Of the entries below, restate word for word only the section that runs from the line with "black eraser: 3 -> 4" to the line with "pink star: 4 -> 2", counting both ends.

### SUPPLIED RECORDS
_ _ _ _
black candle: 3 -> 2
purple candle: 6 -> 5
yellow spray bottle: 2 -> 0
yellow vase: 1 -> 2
_ _ _ _
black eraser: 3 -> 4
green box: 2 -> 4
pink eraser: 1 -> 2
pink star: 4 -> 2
_ _ _ _
### RESPONSE
black eraser: 3 -> 4
green box: 2 -> 4
pink eraser: 1 -> 2
pink star: 4 -> 2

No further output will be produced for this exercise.